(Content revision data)
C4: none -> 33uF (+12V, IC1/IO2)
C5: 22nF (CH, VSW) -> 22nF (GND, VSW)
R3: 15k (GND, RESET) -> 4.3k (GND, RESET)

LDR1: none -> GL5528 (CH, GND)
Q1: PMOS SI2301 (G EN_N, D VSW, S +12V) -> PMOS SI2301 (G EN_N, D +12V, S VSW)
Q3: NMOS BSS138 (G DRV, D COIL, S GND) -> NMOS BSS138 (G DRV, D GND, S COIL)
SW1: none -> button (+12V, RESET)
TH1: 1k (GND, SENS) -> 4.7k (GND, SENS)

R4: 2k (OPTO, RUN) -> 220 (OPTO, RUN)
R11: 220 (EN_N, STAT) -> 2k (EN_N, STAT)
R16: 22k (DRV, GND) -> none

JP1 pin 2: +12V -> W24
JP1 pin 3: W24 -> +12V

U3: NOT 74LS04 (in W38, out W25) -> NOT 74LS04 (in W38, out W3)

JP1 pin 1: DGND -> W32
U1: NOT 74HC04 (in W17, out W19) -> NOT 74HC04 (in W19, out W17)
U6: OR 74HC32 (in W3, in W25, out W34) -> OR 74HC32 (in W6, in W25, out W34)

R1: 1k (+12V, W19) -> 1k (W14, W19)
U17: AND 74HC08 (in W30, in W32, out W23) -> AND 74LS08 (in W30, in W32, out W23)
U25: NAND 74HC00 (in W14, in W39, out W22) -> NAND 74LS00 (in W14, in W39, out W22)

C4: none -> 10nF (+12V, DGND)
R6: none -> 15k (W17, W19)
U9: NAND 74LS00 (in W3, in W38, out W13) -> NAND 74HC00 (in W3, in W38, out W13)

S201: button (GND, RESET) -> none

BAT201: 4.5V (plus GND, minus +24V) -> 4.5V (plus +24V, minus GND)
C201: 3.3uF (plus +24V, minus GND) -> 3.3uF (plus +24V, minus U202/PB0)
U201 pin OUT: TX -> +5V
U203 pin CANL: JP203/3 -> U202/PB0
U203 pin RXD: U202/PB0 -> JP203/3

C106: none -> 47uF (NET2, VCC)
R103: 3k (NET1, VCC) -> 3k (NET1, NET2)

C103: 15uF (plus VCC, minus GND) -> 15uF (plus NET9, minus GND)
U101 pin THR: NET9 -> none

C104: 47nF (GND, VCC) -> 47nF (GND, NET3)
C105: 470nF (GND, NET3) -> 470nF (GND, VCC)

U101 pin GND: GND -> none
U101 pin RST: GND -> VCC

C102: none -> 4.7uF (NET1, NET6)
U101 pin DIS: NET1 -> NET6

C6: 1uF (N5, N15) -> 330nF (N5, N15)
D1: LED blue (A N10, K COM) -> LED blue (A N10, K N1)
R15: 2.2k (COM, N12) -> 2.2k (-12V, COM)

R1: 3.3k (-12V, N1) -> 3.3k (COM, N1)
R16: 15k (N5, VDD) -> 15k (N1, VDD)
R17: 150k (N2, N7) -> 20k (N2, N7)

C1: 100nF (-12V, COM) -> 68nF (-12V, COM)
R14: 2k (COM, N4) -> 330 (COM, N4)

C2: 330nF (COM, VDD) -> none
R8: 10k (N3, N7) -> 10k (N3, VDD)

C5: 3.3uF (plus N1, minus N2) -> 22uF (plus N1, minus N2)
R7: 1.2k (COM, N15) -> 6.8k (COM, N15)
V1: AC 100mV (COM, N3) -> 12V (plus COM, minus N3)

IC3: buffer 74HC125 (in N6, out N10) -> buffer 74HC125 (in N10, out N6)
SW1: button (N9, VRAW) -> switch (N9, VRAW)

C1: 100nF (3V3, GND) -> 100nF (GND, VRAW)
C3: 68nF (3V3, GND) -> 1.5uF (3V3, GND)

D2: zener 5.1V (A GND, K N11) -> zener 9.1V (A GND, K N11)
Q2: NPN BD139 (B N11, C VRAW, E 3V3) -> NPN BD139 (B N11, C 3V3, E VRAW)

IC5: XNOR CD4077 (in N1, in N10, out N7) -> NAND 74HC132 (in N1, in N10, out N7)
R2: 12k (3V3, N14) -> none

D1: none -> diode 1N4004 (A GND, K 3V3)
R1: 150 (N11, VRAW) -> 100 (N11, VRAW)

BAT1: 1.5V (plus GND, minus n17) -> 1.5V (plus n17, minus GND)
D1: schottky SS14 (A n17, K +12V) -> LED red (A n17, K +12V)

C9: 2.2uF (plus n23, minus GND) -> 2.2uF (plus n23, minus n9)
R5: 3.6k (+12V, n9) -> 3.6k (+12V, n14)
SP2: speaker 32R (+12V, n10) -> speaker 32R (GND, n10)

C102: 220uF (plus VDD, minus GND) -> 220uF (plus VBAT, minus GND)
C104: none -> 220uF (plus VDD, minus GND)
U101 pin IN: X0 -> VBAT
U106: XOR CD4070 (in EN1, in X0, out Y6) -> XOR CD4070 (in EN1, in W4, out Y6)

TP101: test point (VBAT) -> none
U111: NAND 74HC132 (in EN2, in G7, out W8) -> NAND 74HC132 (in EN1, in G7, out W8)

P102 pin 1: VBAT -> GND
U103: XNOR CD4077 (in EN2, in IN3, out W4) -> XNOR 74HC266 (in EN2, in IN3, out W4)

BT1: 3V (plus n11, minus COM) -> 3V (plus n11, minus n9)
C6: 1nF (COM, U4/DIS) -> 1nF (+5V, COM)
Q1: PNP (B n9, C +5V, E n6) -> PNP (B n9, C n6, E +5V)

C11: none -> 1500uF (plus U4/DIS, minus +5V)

- **ACTION ITEM**
Your task is to restate every record exactly.

- **WORKED SOLUTION**
C4: none -> 33uF (+12V, IC1/IO2)
C5: 22nF (CH, VSW) -> 22nF (GND, VSW)
R3: 15k (GND, RESET) -> 4.3k (GND, RESET)

LDR1: none -> GL5528 (CH, GND)
Q1: PMOS SI2301 (G EN_N, D VSW, S +12V) -> PMOS SI2301 (G EN_N, D +12V, S VSW)
Q3: NMOS BSS138 (G DRV, D COIL, S GND) -> NMOS BSS138 (G DRV, D GND, S COIL)
SW1: none -> button (+12V, RESET)
TH1: 1k (GND, SENS) -> 4.7k (GND, SENS)

R4: 2k (OPTO, RUN) -> 220 (OPTO, RUN)
R11: 220 (EN_N, STAT) -> 2k (EN_N, STAT)
R16: 22k (DRV, GND) -> none

JP1 pin 2: +12V -> W24
JP1 pin 3: W24 -> +12V

U3: NOT 74LS04 (in W38, out W25) -> NOT 74LS04 (in W38, out W3)

JP1 pin 1: DGND -> W32
U1: NOT 74HC04 (in W17, out W19) -> NOT 74HC04 (in W19, out W17)
U6: OR 74HC32 (in W3, in W25, out W34) -> OR 74HC32 (in W6, in W25, out W34)

R1: 1k (+12V, W19) -> 1k (W14, W19)
U17: AND 74HC08 (in W30, in W32, out W23) -> AND 74LS08 (in W30, in W32, out W23)
U25: NAND 74HC00 (in W14, in W39, out W22) -> NAND 74LS00 (in W14, in W39, out W22)

C4: none -> 10nF (+12V, DGND)
R6: none -> 15k (W17, W19)
U9: NAND 74LS00 (in W3, in W38, out W13) -> NAND 74HC00 (in W3, in W38, out W13)

S201: button (GND, RESET) -> none

BAT201: 4.5V (plus GND, minus +24V) -> 4.5V (plus +24V, minus GND)
C201: 3.3uF (plus +24V, minus GND) -> 3.3uF (plus +24V, minus U202/PB0)
U201 pin OUT: TX -> +5V
U203 pin CANL: JP203/3 -> U202/PB0
U203 pin RXD: U202/PB0 -> JP203/3

C106: none -> 47uF (NET2, VCC)
R103: 3k (NET1, VCC) -> 3k (NET1, NET2)

C103: 15uF (plus VCC, minus GND) -> 15uF (plus NET9, minus GND)
U101 pin THR: NET9 -> none

C104: 47nF (GND, VCC) -> 47nF (GND, NET3)
C105: 470nF (GND, NET3) -> 470nF (GND, VCC)

U101 pin GND: GND -> none
U101 pin RST: GND -> VCC

C102: none -> 4.7uF (NET1, NET6)
U101 pin DIS: NET1 -> NET6

C6: 1uF (N5, N15) -> 330nF (N5, N15)
D1: LED blue (A N10, K COM) -> LED blue (A N10, K N1)
R15: 2.2k (COM, N12) -> 2.2k (-12V, COM)

R1: 3.3k (-12V, N1) -> 3.3k (COM, N1)
R16: 15k (N5, VDD) -> 15k (N1, VDD)
R17: 150k (N2, N7) -> 20k (N2, N7)

C1: 100nF (-12V, COM) -> 68nF (-12V, COM)
R14: 2k (COM, N4) -> 330 (COM, N4)

C2: 330nF (COM, VDD) -> none
R8: 10k (N3, N7) -> 10k (N3, VDD)

C5: 3.3uF (plus N1, minus N2) -> 22uF (plus N1, minus N2)
R7: 1.2k (COM, N15) -> 6.8k (COM, N15)
V1: AC 100mV (COM, N3) -> 12V (plus COM, minus N3)

IC3: buffer 74HC125 (in N6, out N10) -> buffer 74HC125 (in N10, out N6)
SW1: button (N9, VRAW) -> switch (N9, VRAW)

C1: 100nF (3V3, GND) -> 100nF (GND, VRAW)
C3: 68nF (3V3, GND) -> 1.5uF (3V3, GND)

D2: zener 5.1V (A GND, K N11) -> zener 9.1V (A GND, K N11)
Q2: NPN BD139 (B N11, C VRAW, E 3V3) -> NPN BD139 (B N11, C 3V3, E VRAW)

IC5: XNOR CD4077 (in N1, in N10, out N7) -> NAND 74HC132 (in N1, in N10, out N7)
R2: 12k (3V3, N14) -> none

D1: none -> diode 1N4004 (A GND, K 3V3)
R1: 150 (N11, VRAW) -> 100 (N11, VRAW)

BAT1: 1.5V (plus GND, minus n17) -> 1.5V (plus n17, minus GND)
D1: schottky SS14 (A n17, K +12V) -> LED red (A n17, K +12V)

C9: 2.2uF (plus n23, minus GND) -> 2.2uF (plus n23, minus n9)
R5: 3.6k (+12V, n9) -> 3.6k (+12V, n14)
SP2: speaker 32R (+12V, n10) -> speaker 32R (GND, n10)

C102: 220uF (plus VDD, minus GND) -> 220uF (plus VBAT, minus GND)
C104: none -> 220uF (plus VDD, minus GND)
U101 pin IN: X0 -> VBAT
U106: XOR CD4070 (in EN1, in X0, out Y6) -> XOR CD4070 (in EN1, in W4, out Y6)

TP101: test point (VBAT) -> none
U111: NAND 74HC132 (in EN2, in G7, out W8) -> NAND 74HC132 (in EN1, in G7, out W8)

P102 pin 1: VBAT -> GND
U103: XNOR CD4077 (in EN2, in IN3, out W4) -> XNOR 74HC266 (in EN2, in IN3, out W4)

BT1: 3V (plus n11, minus COM) -> 3V (plus n11, minus n9)
C6: 1nF (COM, U4/DIS) -> 1nF (+5V, COM)
Q1: PNP (B n9, C +5V, E n6) -> PNP (B n9, C n6, E +5V)

C11: none -> 1500uF (plus U4/DIS, minus +5V)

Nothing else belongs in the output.